**Problem description**
Look for the word "ellipse" in the entries and copy every line where it shows up.

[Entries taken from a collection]

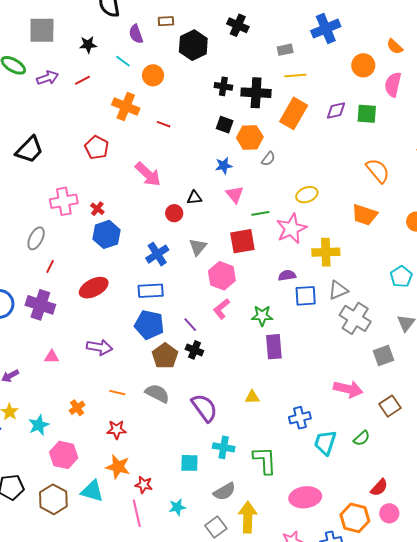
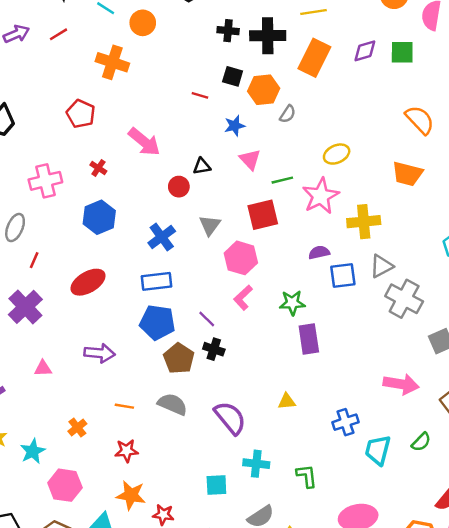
red line: (164, 124) -> (200, 95), moved
red cross: (97, 209) -> (98, 168), moved
purple cross: (40, 305) -> (25, 307), turned 32
green L-shape: (265, 460) -> (307, 476), size x0.7

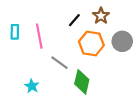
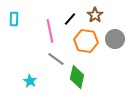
cyan rectangle: (15, 32) -> (14, 19), moved
pink line: (39, 36) -> (50, 31), moved

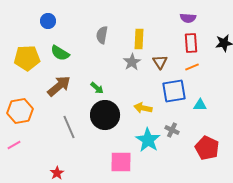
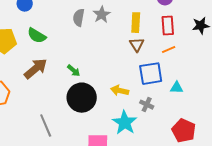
yellow rectangle: (139, 39) -> (136, 23), moved
gray star: (132, 62) -> (102, 15), moved
gray line: (69, 127) -> (46, 126), moved
gray cross: (172, 130) -> (147, 105), moved

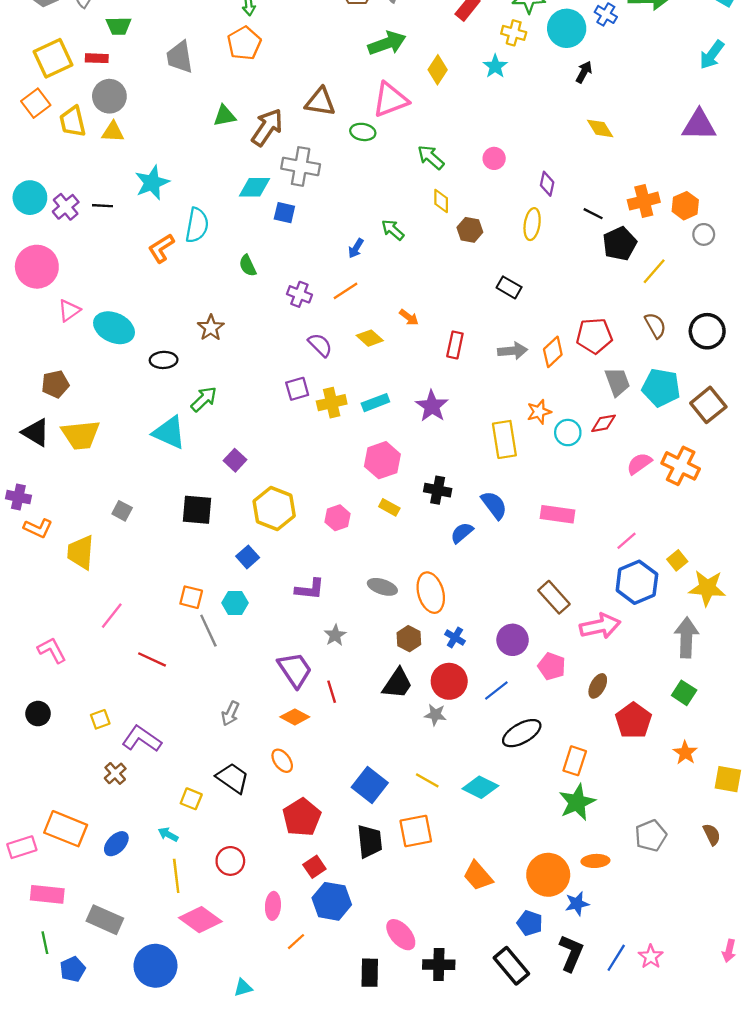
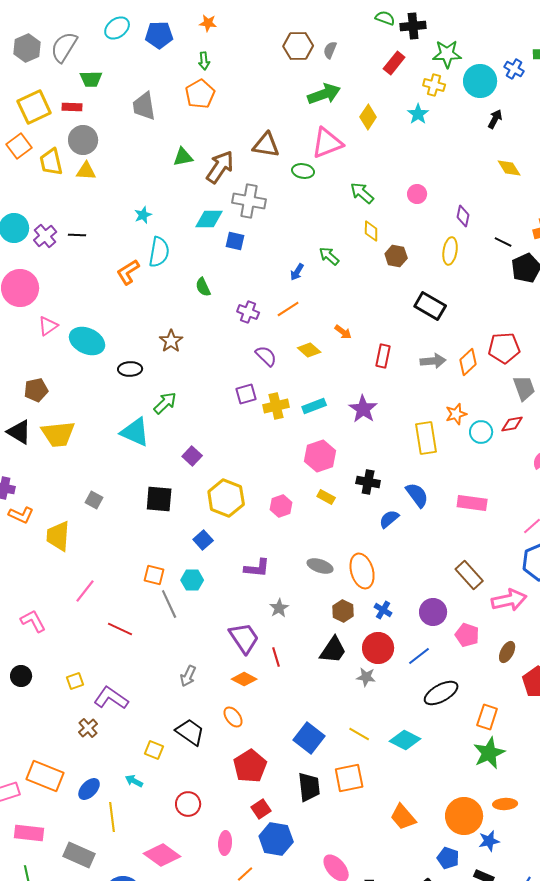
cyan star: (152, 183) -> (143, 215), moved, size x0.6
black rectangle: (509, 287) -> (430, 306), size x1.4
yellow line: (176, 876) -> (112, 817), moved

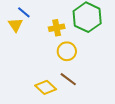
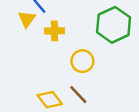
yellow cross: (57, 28) -> (55, 31), moved

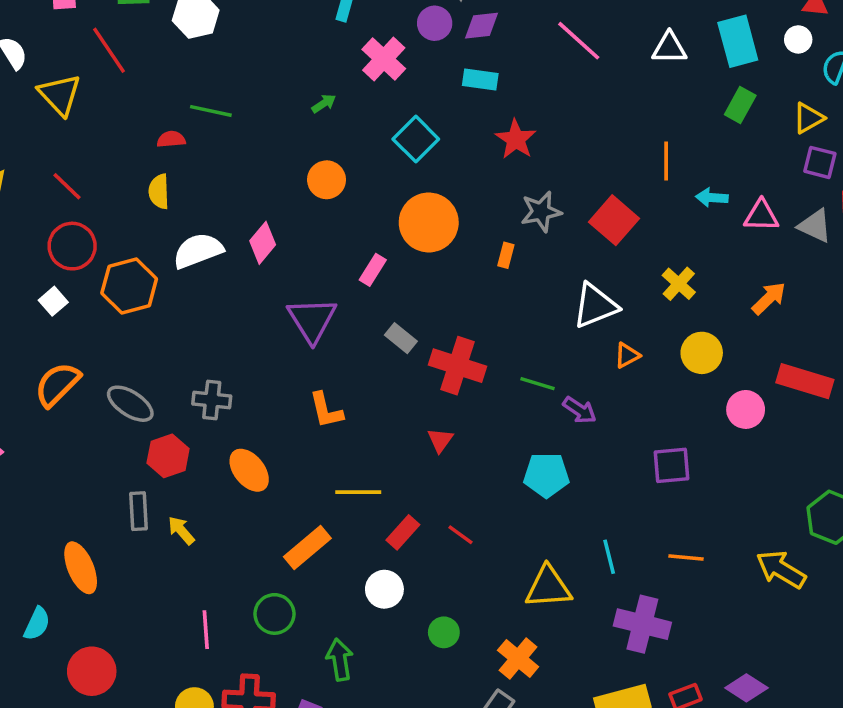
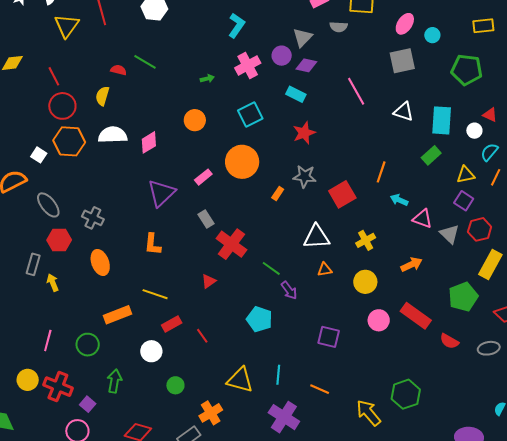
red circle: (72, 246) -> (62, 106), moved
white square: (53, 301) -> (39, 155), moved, turned -35

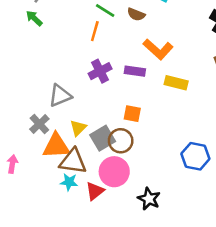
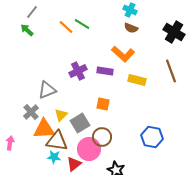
brown semicircle: (136, 14) -> (131, 28), moved
orange line: (95, 31) -> (66, 27), moved, turned -63
brown circle: (121, 141) -> (102, 137), moved

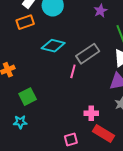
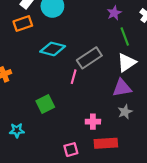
purple star: (100, 11) -> (114, 13), moved
green square: (28, 97) -> (45, 104), moved
red rectangle: (104, 133) -> (106, 143), turned -35

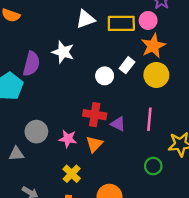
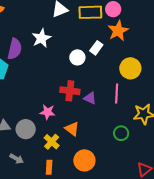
white star: (63, 52) -> (41, 38), turned 30
yellow circle: (156, 75) -> (130, 68), moved
gray circle: (36, 132) -> (26, 129), moved
orange triangle: (94, 144) -> (72, 129), moved, turned -35

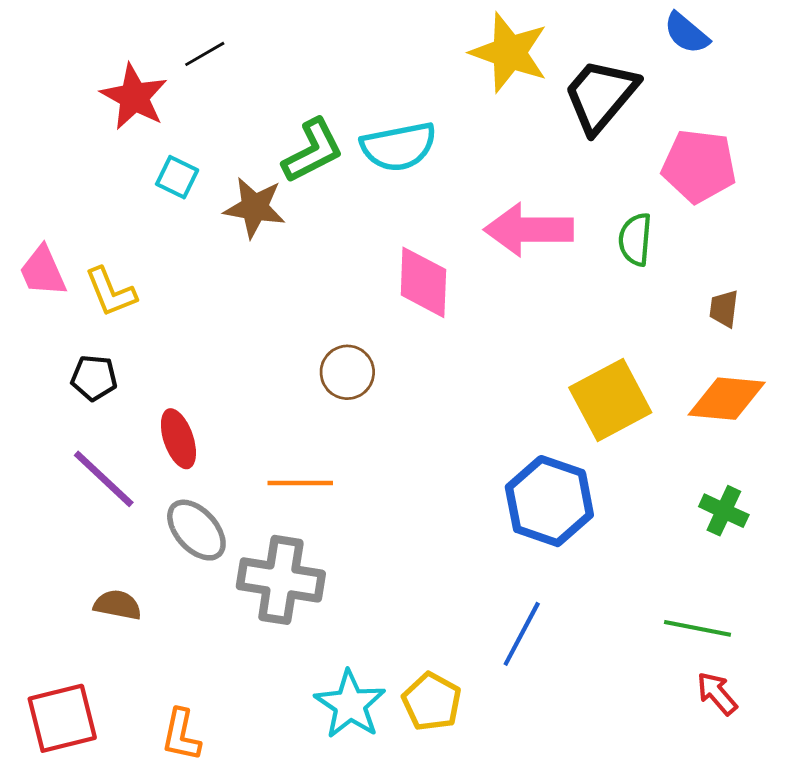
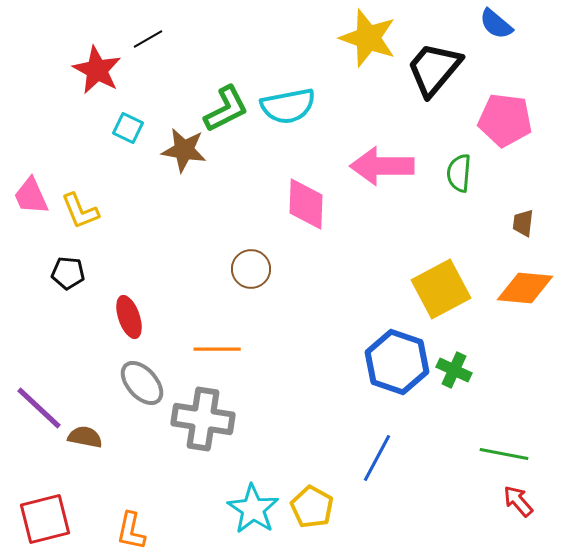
purple line: (104, 479) -> (39, 408), moved
green cross: (724, 511) -> (454, 370), moved

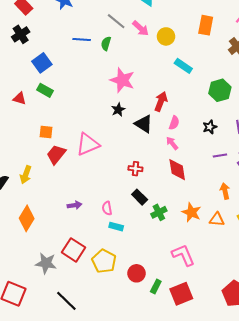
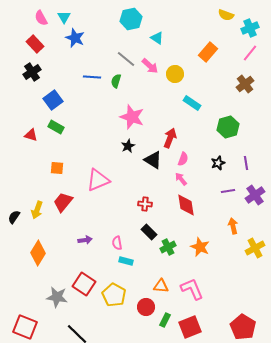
orange rectangle: (206, 25) -> (208, 52), moved, turned 30
red trapezoid: (56, 154) -> (63, 202), moved
orange triangle: (217, 219) -> (161, 286), moved

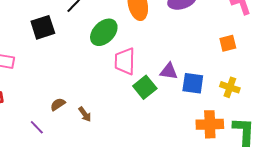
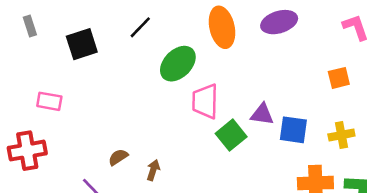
black square: (43, 27) -> (82, 44), moved
yellow cross: (230, 87) -> (341, 135), turned -30
brown arrow: (85, 114) -> (153, 170), turned -126

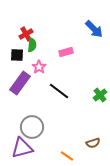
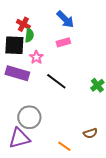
blue arrow: (94, 29) -> (65, 19), moved
red cross: (26, 34) -> (23, 24), turned -32
black square: (17, 55) -> (14, 45), size x1.5
purple rectangle: (20, 83) -> (17, 73), turned 70

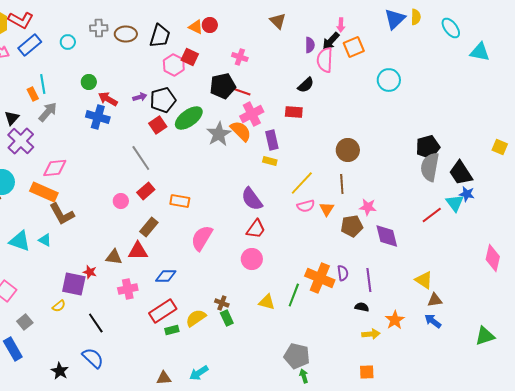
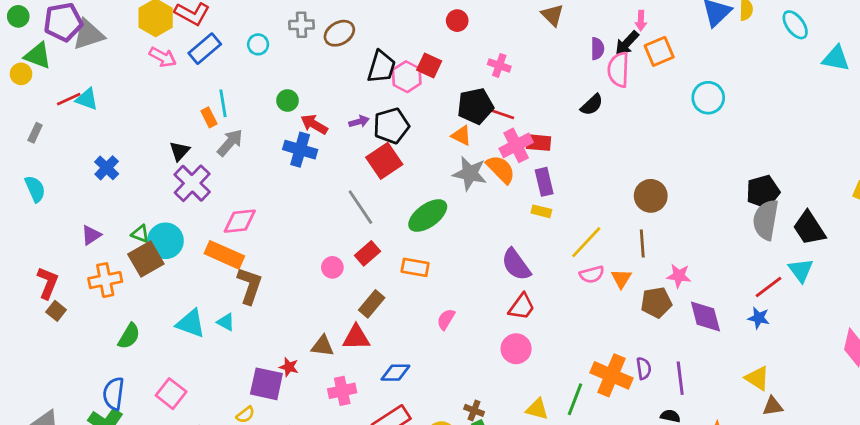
orange triangle: (196, 27) -> (461, 136), moved
brown ellipse: (126, 34) -> (339, 33), turned -30
black trapezoid: (160, 36) -> (381, 67), moved
red rectangle: (294, 112) -> (539, 143), moved
green ellipse: (189, 118) -> (428, 216), moved
red square: (158, 125) -> (384, 161), size x1.4
gray star: (219, 134) -> (470, 173), turned -30
blue star: (467, 194) -> (759, 318), moved
brown L-shape: (62, 214) -> (250, 286), turned -132
pink semicircle: (202, 238) -> (446, 319), size x0.6

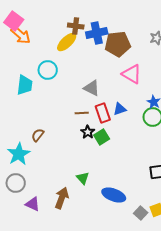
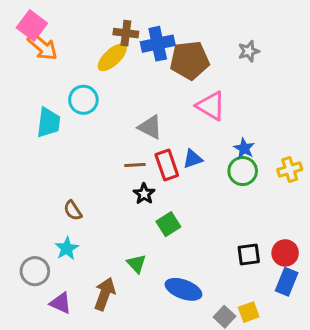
brown semicircle: (38, 135) -> (73, 210), moved, turned -72
green square: (102, 137) -> (168, 224), moved
cyan star: (19, 154) -> (67, 248), moved, size x0.7

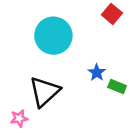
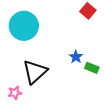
cyan circle: (53, 36) -> (24, 26), moved

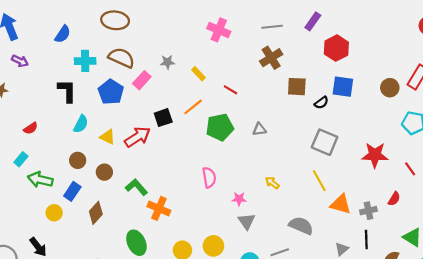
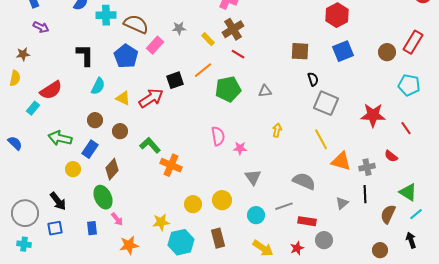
brown cross: (271, 58) -> (233, 29), moved
cyan cross: (85, 61) -> (106, 15), moved
blue square: (343, 87) -> (343, 51), turned -30
black semicircle: (321, 103) -> (313, 79), moved, turned -72
red semicircle: (31, 128) -> (51, 90), size x1.6
cyan rectangle: (21, 159) -> (33, 108), moved
yellow arrow: (272, 183) -> (277, 130), moved, turned 64
pink star: (239, 199) -> (240, 148), moved
red semicircle: (394, 199) -> (391, 156), turned 96
green ellipse: (136, 243) -> (103, 197), moved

**Exercise response**
brown ellipse: (126, 34) -> (339, 33), turned -30
green ellipse: (189, 118) -> (428, 216), moved
green ellipse: (136, 243) -> (103, 197), moved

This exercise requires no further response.